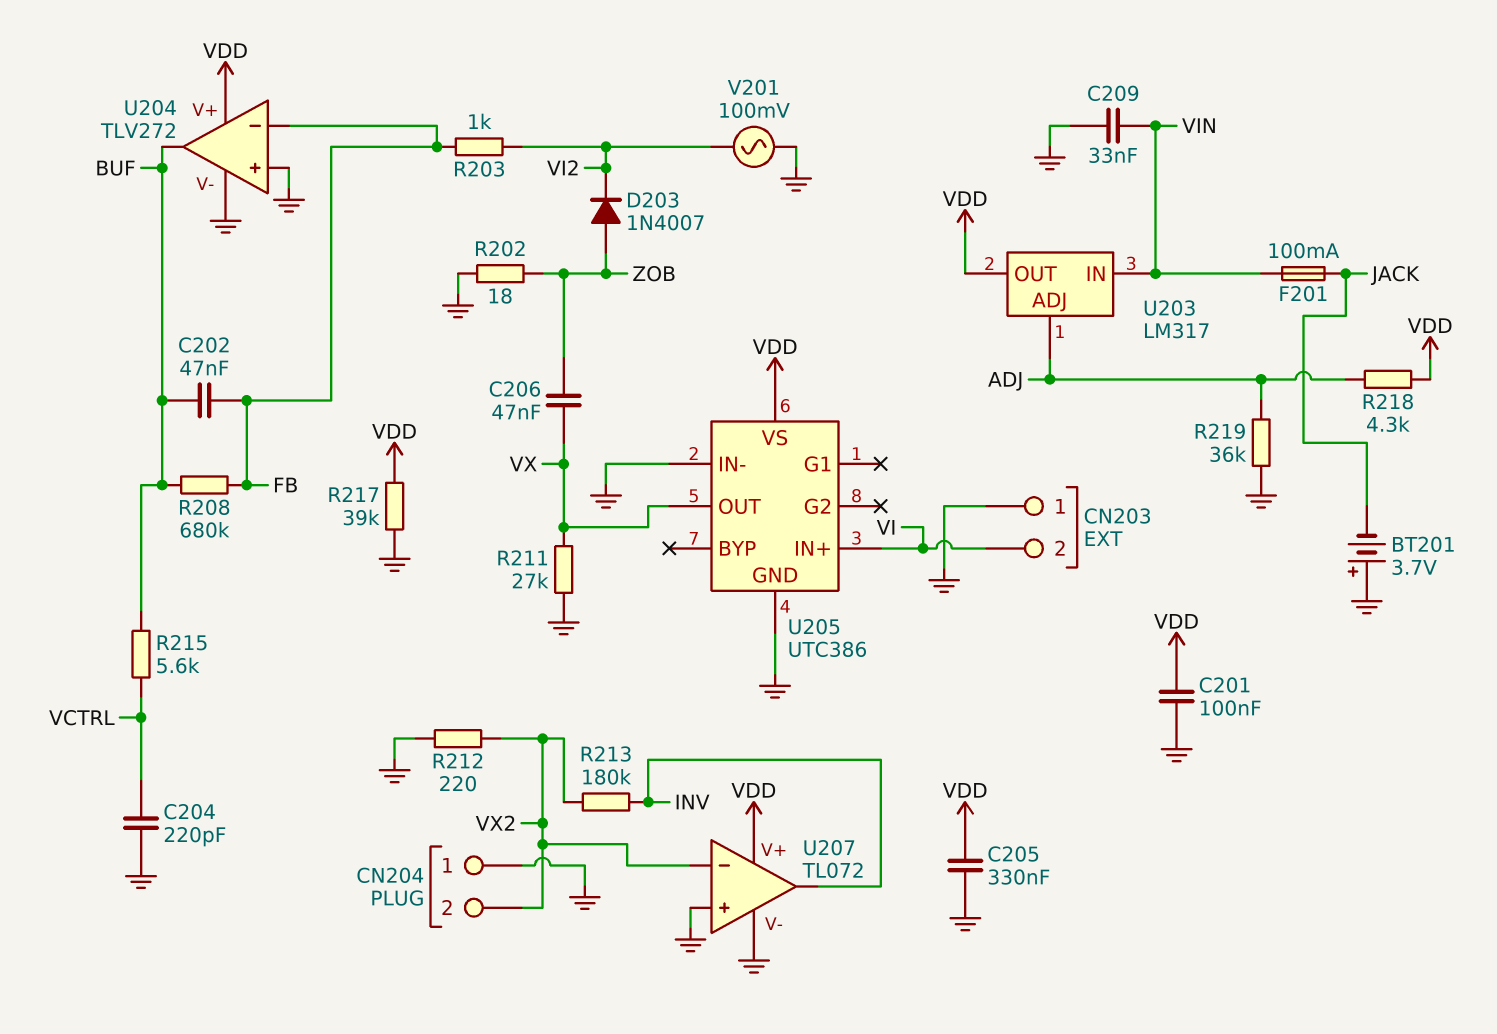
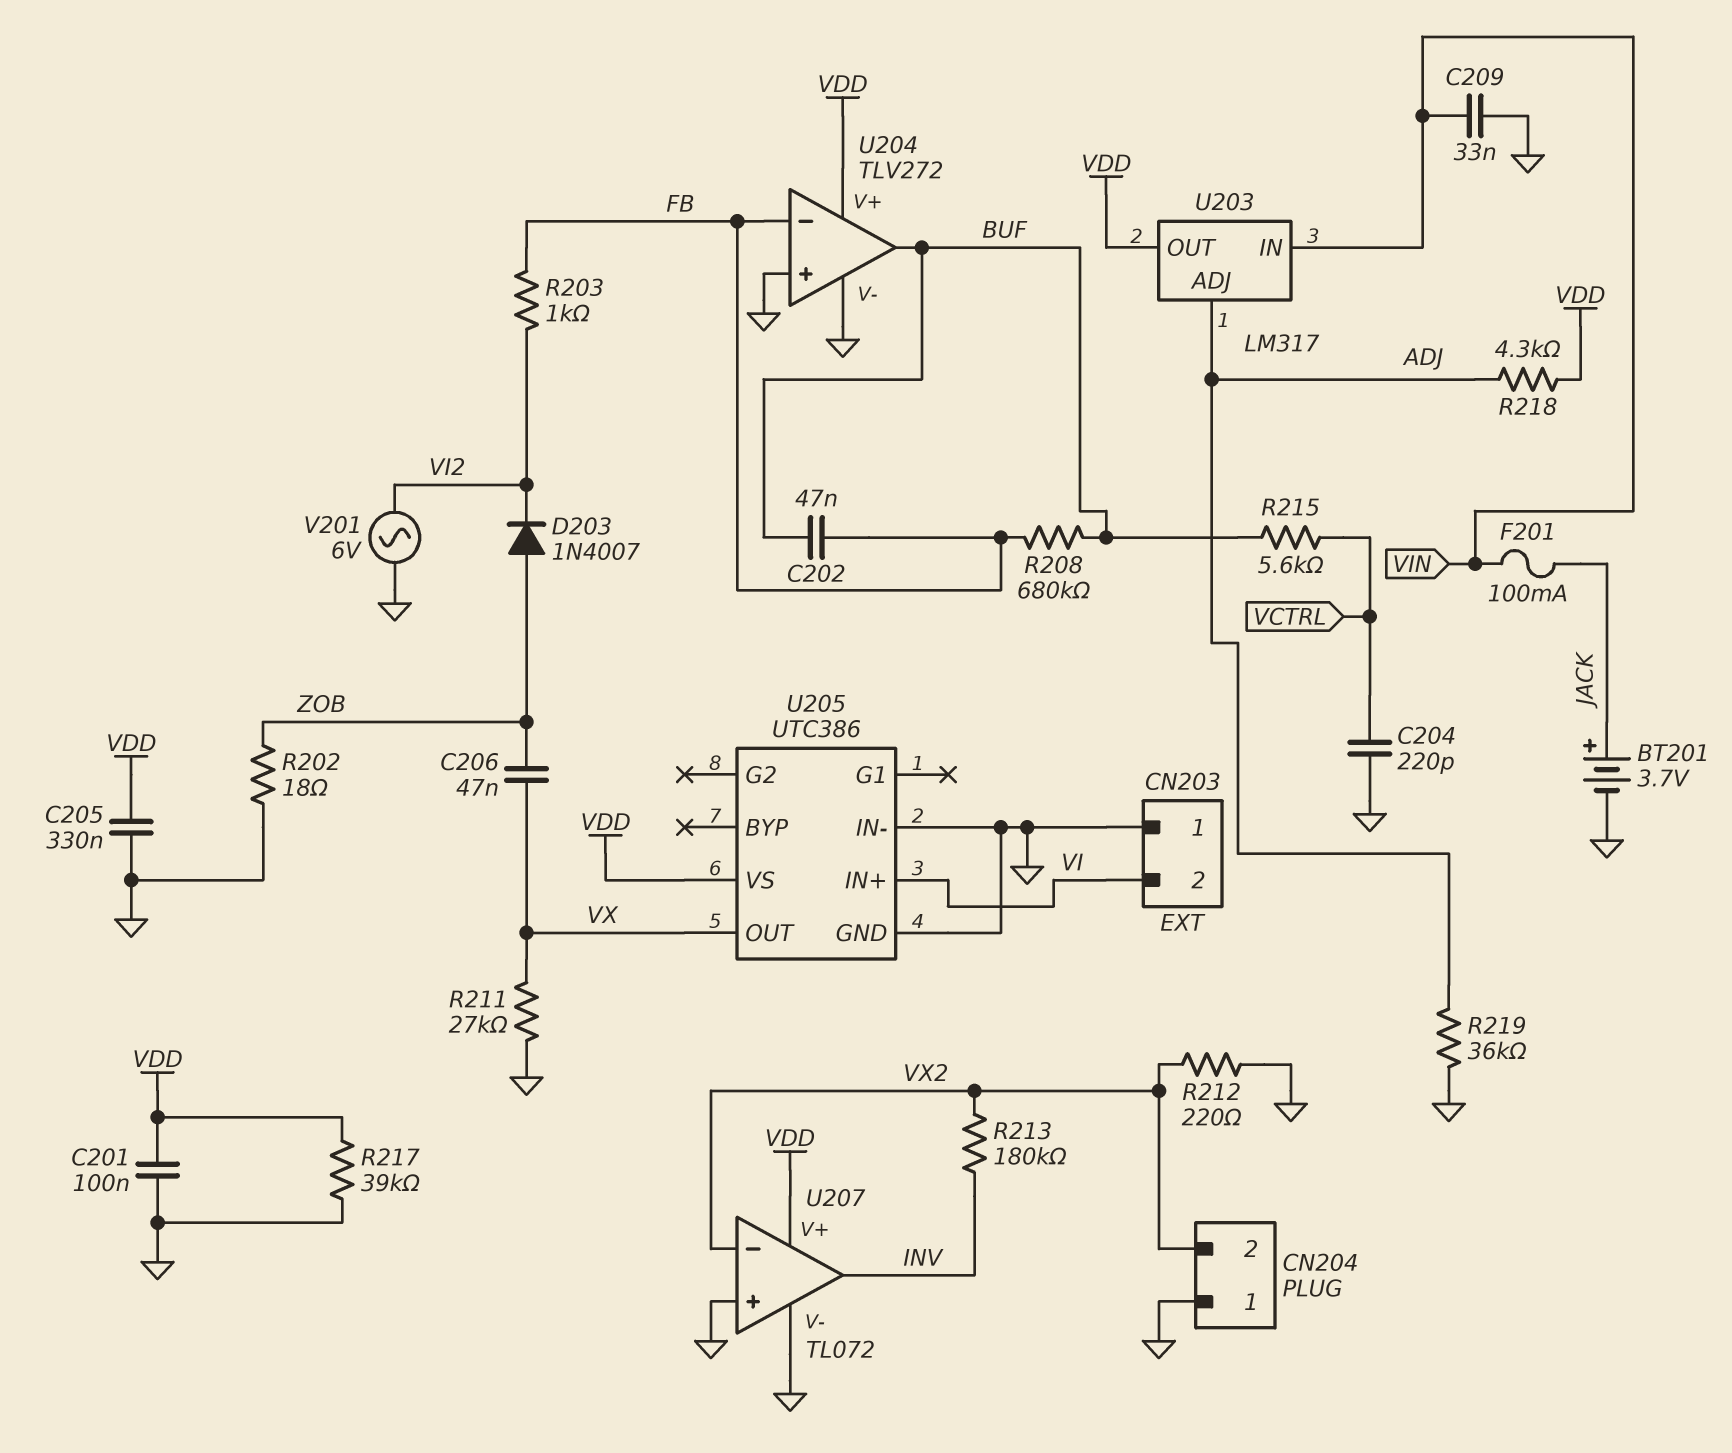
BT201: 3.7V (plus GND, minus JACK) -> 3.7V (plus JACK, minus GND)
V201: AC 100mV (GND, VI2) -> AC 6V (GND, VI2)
--
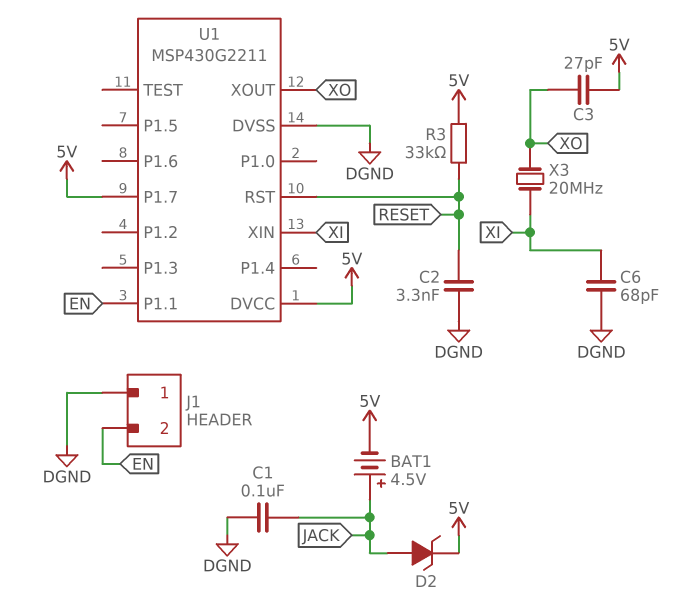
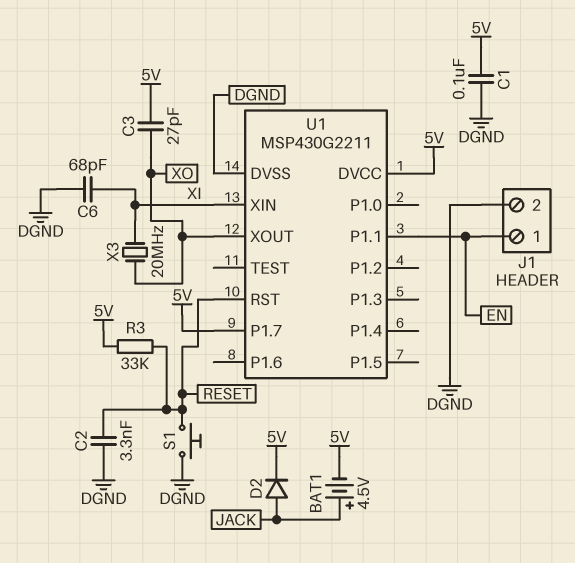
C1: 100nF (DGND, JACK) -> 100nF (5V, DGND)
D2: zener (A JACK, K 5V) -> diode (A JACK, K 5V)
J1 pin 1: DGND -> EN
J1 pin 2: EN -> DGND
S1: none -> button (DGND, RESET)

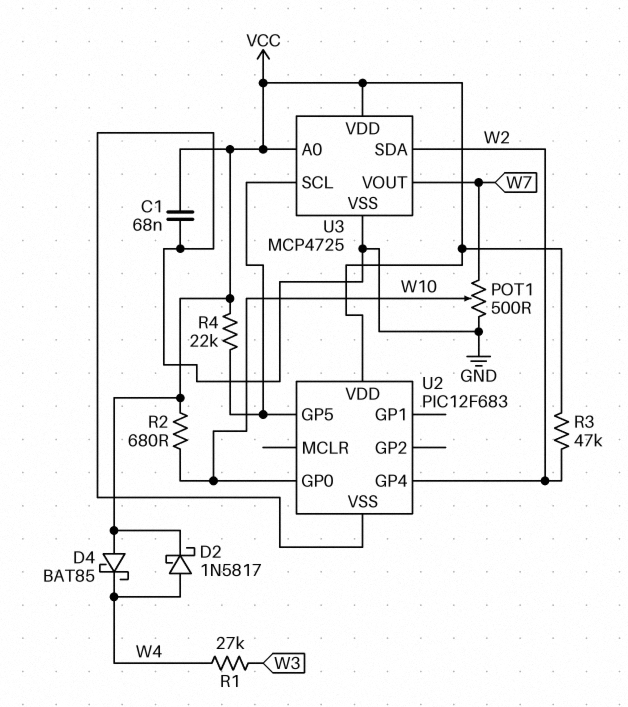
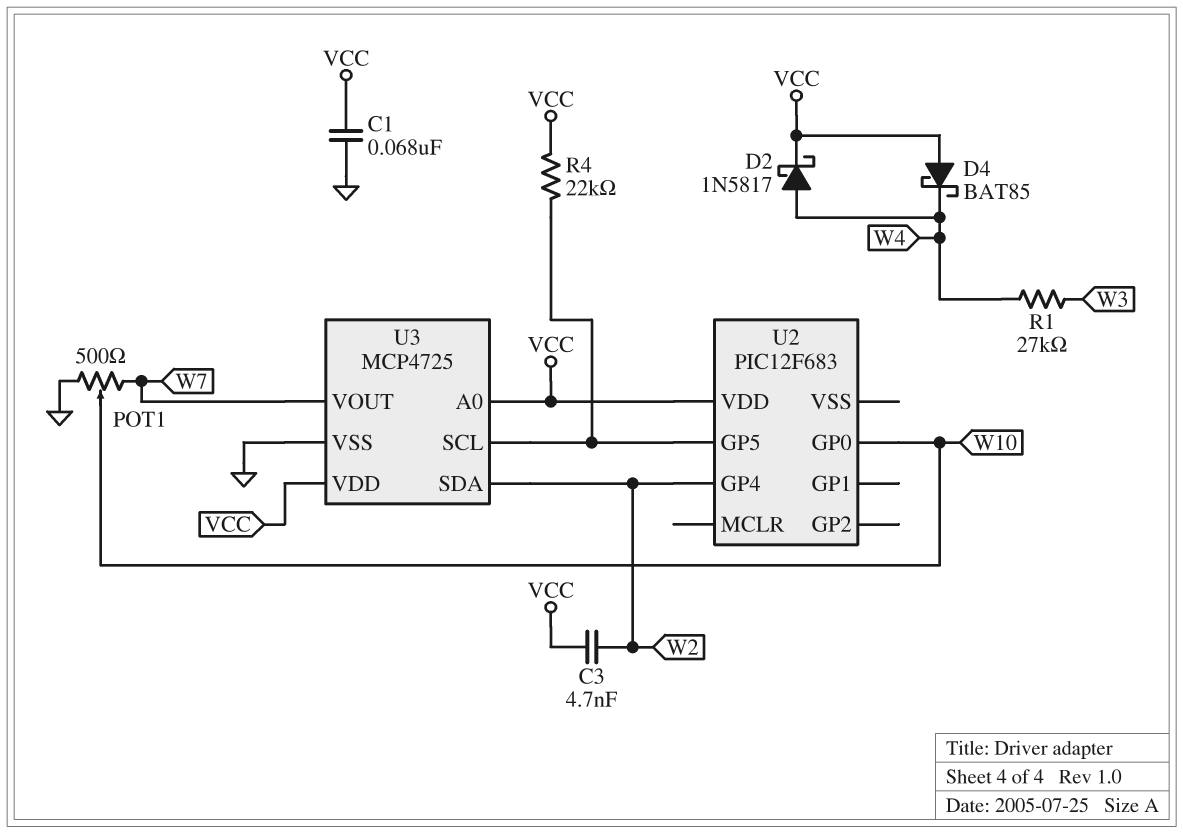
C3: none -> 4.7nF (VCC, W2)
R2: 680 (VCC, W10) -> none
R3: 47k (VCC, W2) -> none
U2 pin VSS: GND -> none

Task instructions — Show the lines of the listing above with "JACK".

Solution to the exercise —
BT201: 3.7V (plus GND, minus JACK) -> 3.7V (plus JACK, minus GND)
C1: 100nF (DGND, JACK) -> 100nF (5V, DGND)
D2: zener (A JACK, K 5V) -> diode (A JACK, K 5V)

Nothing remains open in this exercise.